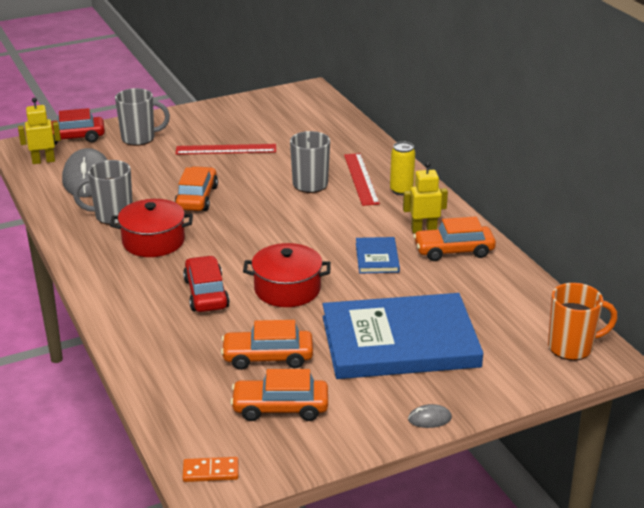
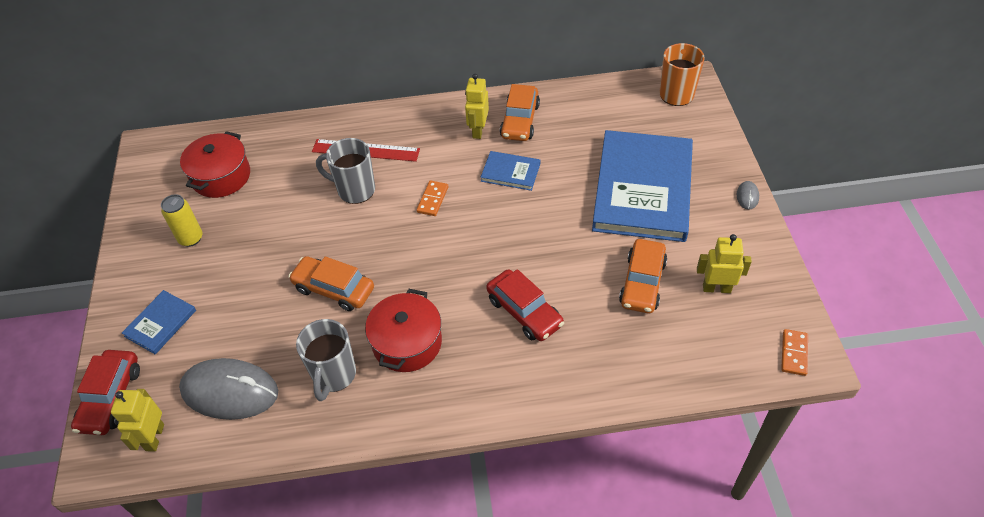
camera: 70 degrees left, 20 degrees up
(139, 138) = (161, 323): grey mug -> blue book
(206, 293) = (524, 312): red car -> red car turned 135 degrees counterclockwise
(226, 149) = (240, 245): red ruler -> none
(280, 408) = (716, 288): orange car -> yellow robot
(287, 289) = (539, 247): red pot -> red pot (221, 176)
(318, 223) = (433, 199): none -> orange domino
(401, 190) = (402, 128): yellow can -> yellow can (191, 238)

===

*REQUIRED WORK*.
Among the lines above, return each one holding the string "degrees".

*WORKED SOLUTION*.
camera: 70 degrees left, 20 degrees up
(206, 293) = (524, 312): red car -> red car turned 135 degrees counterclockwise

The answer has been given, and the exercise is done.